***** Records supplied *****
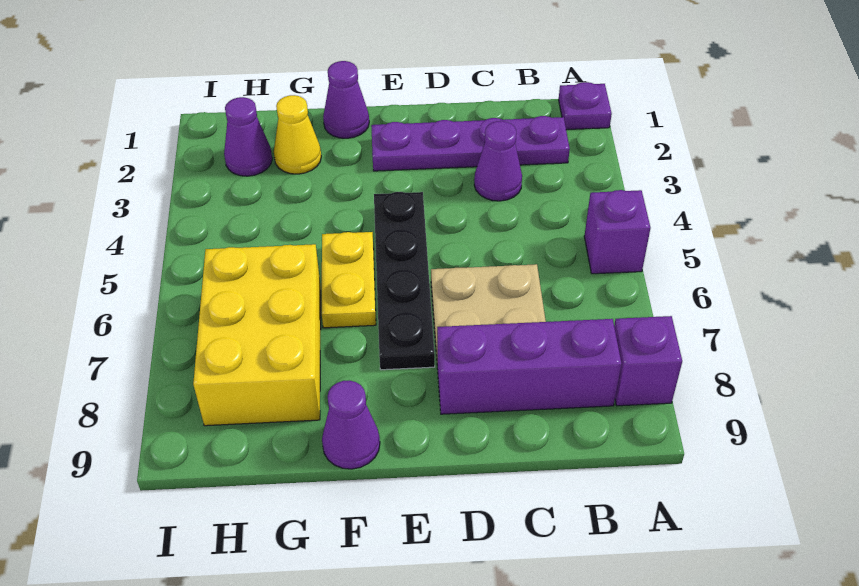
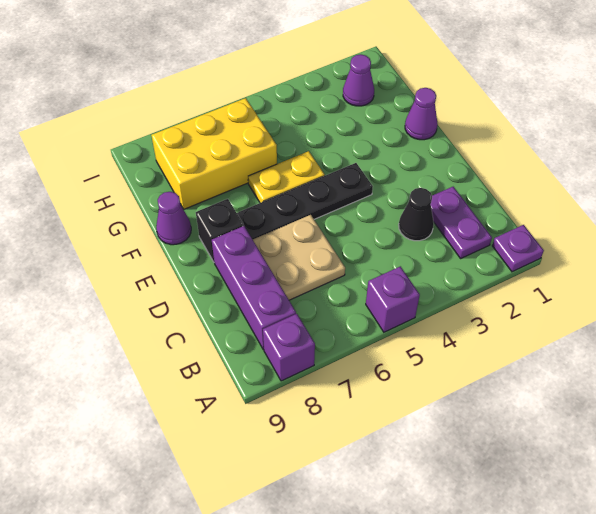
purple plate B2:E2 level 1 -> purple plate B2:C2 level 1
purple cone C3 level 1 -> black cone C3 level 1
none -> black brick E8 level 1
yellow cone G2 level 1 -> none

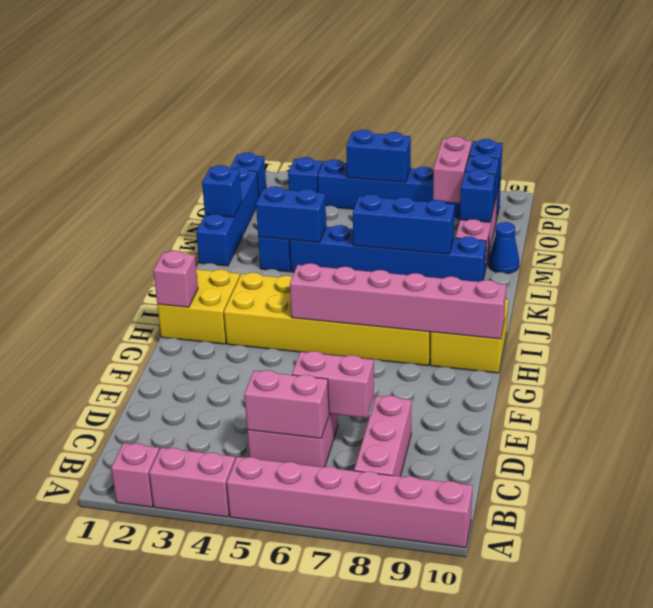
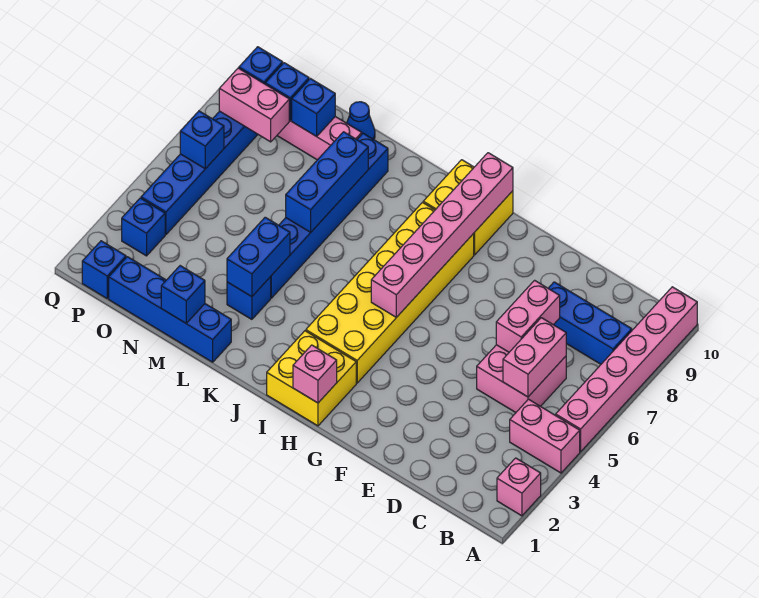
pink brick A3:A4 level 1 -> pink brick A4:B4 level 1
pink brick B8:D8 level 1 -> blue brick B8:D8 level 1
blue brick P5:P6 level 2 -> blue brick P6 level 2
*****
**Work to complete**
An exact repeat of the listing above, pictures excluded, is the answer.

**Solution to this task**
purple plate B2:E2 level 1 -> purple plate B2:C2 level 1
purple cone C3 level 1 -> black cone C3 level 1
none -> black brick E8 level 1
yellow cone G2 level 1 -> none

pink brick A3:A4 level 1 -> pink brick A4:B4 level 1
pink brick B8:D8 level 1 -> blue brick B8:D8 level 1
blue brick P5:P6 level 2 -> blue brick P6 level 2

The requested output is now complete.